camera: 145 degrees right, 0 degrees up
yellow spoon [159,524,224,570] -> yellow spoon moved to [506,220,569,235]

=====

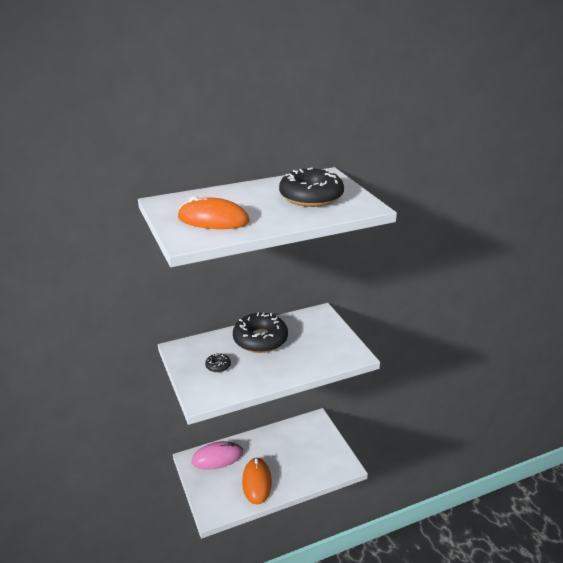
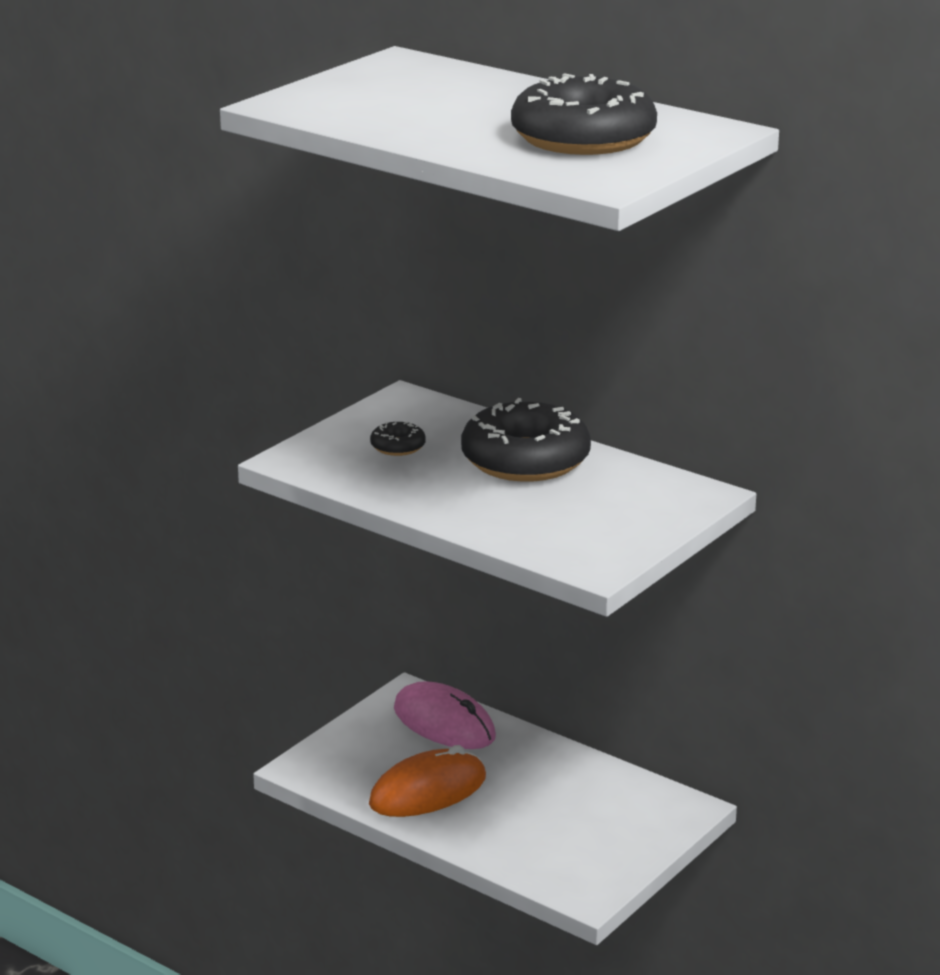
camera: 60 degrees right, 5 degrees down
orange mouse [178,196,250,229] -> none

=====

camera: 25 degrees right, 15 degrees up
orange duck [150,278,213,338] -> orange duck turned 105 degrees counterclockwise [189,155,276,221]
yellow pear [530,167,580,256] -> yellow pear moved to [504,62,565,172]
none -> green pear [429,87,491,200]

=====

Go through the listing above and write out exactly the lines starting with the one holding "camera: 145 degrees right, 0 degrees up" and running through the one holding "yellow spoon [159,524,224,570]", ends included, and no others.

§ Problem solution:
camera: 145 degrees right, 0 degrees up
yellow spoon [159,524,224,570] -> yellow spoon moved to [506,220,569,235]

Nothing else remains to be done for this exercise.